§ DATA PROVIDED:
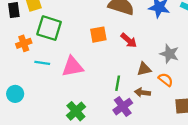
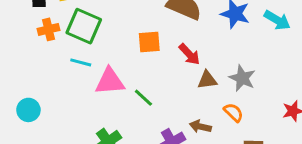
orange cross: (24, 43) -> (48, 29), moved
cyan line: (42, 63) -> (81, 62), moved
brown triangle: (144, 69) -> (207, 80), moved
green line: (118, 83) -> (143, 98), moved, turned -64

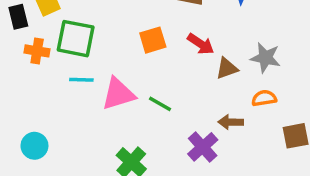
orange cross: (48, 29) -> (37, 51), turned 35
orange semicircle: (233, 112) -> (264, 98), turned -40

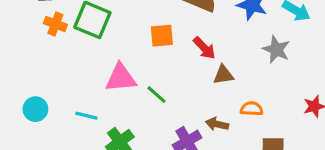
gray star: (266, 58) -> (276, 49), moved
cyan line: (81, 80) -> (86, 116), moved

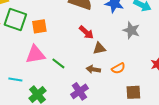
orange square: (162, 36) -> (39, 26), moved
orange semicircle: (252, 109) -> (118, 68), turned 152
brown arrow: (217, 124) -> (93, 69), moved

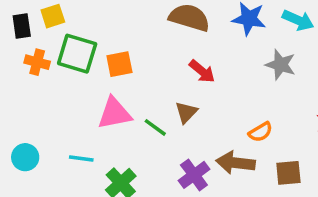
brown triangle: (99, 48) -> (186, 112), moved, turned -32
brown arrow: (93, 69) -> (235, 163), moved, size x1.5

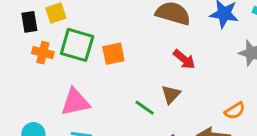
pink triangle: (114, 113) -> (75, 102), moved

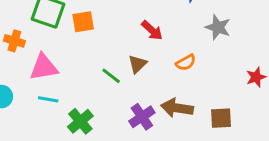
orange cross: (43, 53) -> (14, 41), moved
orange semicircle: (235, 111) -> (186, 63), moved

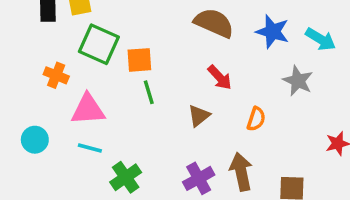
orange semicircle: (186, 63) -> (256, 119), turned -48
green line: (111, 76) -> (149, 92), moved, turned 30
brown arrow: (177, 108) -> (241, 172), turned 64

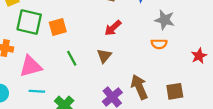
red arrow: (220, 77) -> (113, 28), turned 102
green line: (149, 92) -> (72, 58), moved
orange semicircle: (256, 119) -> (159, 44), moved, turned 84

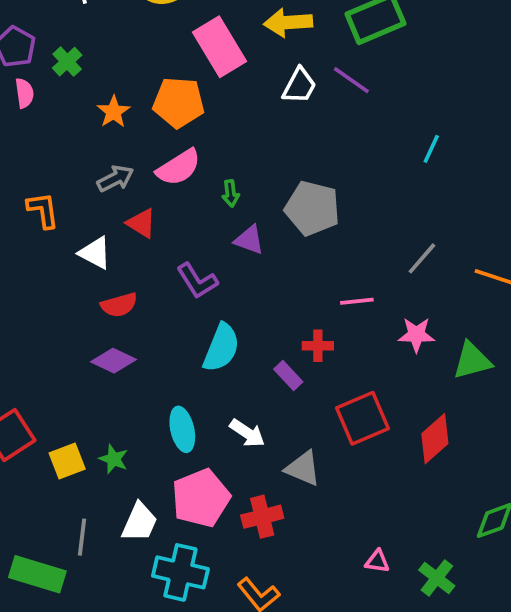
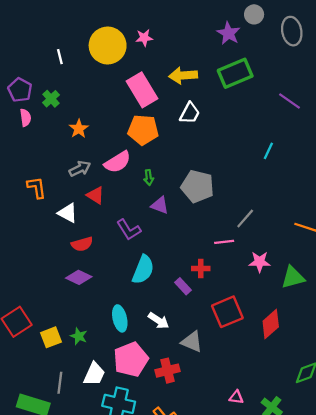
purple line: (351, 80) -> (290, 101), moved
orange pentagon: (179, 102) -> (143, 130), moved
gray line: (422, 258) -> (245, 219), moved

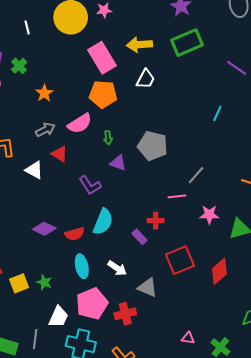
red semicircle: (82, 244) -> (75, 234), moved
gray line: (60, 383) -> (35, 339), moved

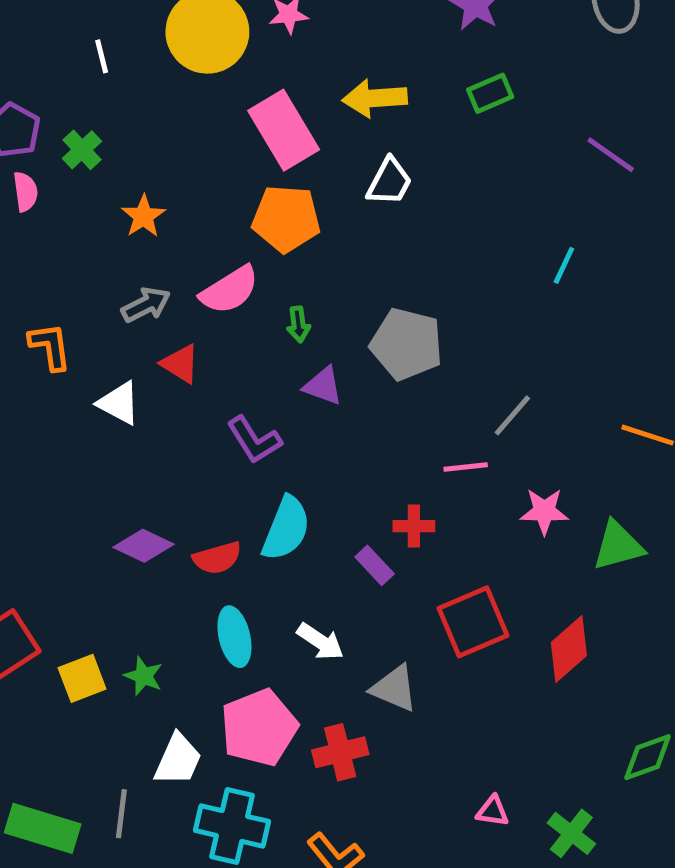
green rectangle: (187, 43) -> (490, 93), size x0.6

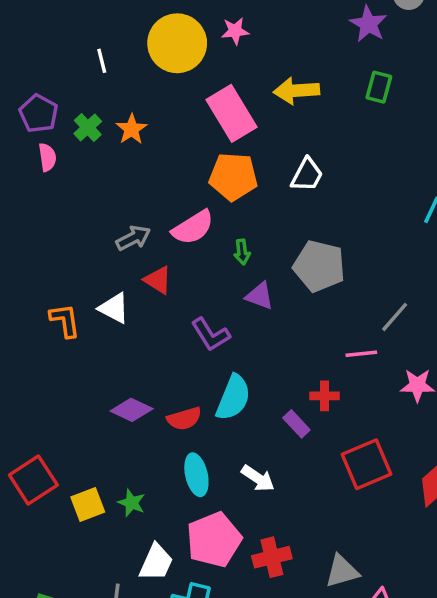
green rectangle: (490, 93) -> (379, 87), turned -52
white trapezoid: (389, 182) -> (307, 175), moved
orange star: (143, 216) -> (132, 129), moved
orange L-shape: (50, 347) -> (65, 320), moved
gray triangle: (394, 688) -> (342, 571), moved, turned -39

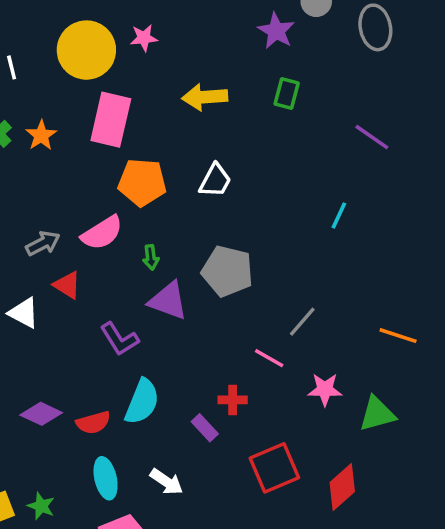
pink rectangle: (232, 113) -> (111, 120), moved, turned 44
purple triangle: (260, 296) -> (168, 301), size x1.4
pink line: (361, 354) -> (269, 358), turned 36

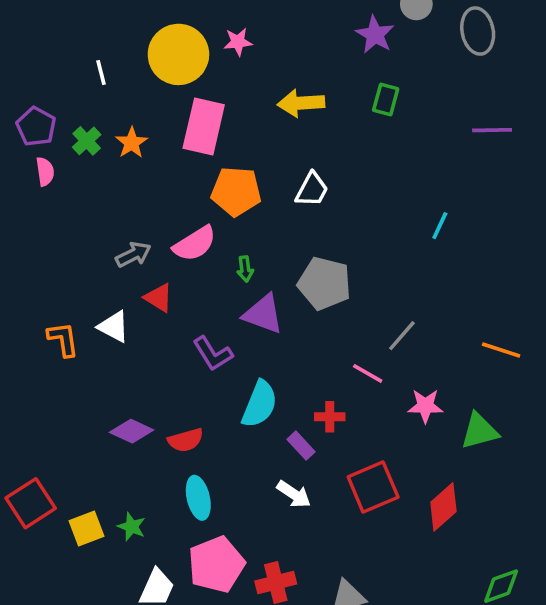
purple line: (372, 137) -> (492, 130), moved, turned -36
cyan semicircle: (142, 402) -> (260, 404), moved
white arrow: (166, 482) -> (294, 494), moved

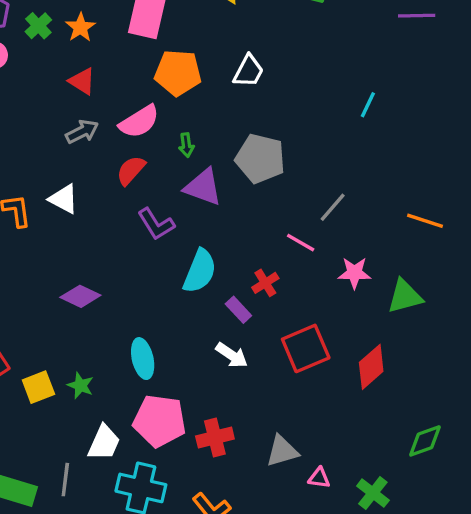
red triangle: (159, 298) -> (82, 81), moved
red cross: (330, 417) -> (265, 283), turned -32
red semicircle: (186, 440) -> (131, 170), moved, turned 148
pink pentagon: (216, 564) -> (159, 421), turned 30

§ TASK DIRECTIONS: Look above for the line containing "pink triangle: (114, 113) -> (75, 102), moved" and the line containing "white trapezoid: (389, 182)", then reproduce both and everything between them exactly, pictures omitted.

§ SOLUTION BELOW:
pink triangle: (114, 113) -> (75, 102), moved

orange cross: (43, 53) -> (14, 41), moved
orange semicircle: (235, 111) -> (186, 63), moved

orange semicircle: (186, 63) -> (256, 119), turned -48
green line: (111, 76) -> (149, 92), moved, turned 30
brown arrow: (177, 108) -> (241, 172), turned 64

red arrow: (220, 77) -> (113, 28), turned 102
green line: (149, 92) -> (72, 58), moved
orange semicircle: (256, 119) -> (159, 44), moved, turned 84

purple line: (351, 80) -> (290, 101), moved
orange pentagon: (179, 102) -> (143, 130), moved
gray line: (422, 258) -> (245, 219), moved

red semicircle: (82, 244) -> (75, 234), moved
gray line: (60, 383) -> (35, 339), moved

green rectangle: (187, 43) -> (490, 93), size x0.6

green rectangle: (490, 93) -> (379, 87), turned -52
white trapezoid: (389, 182) -> (307, 175), moved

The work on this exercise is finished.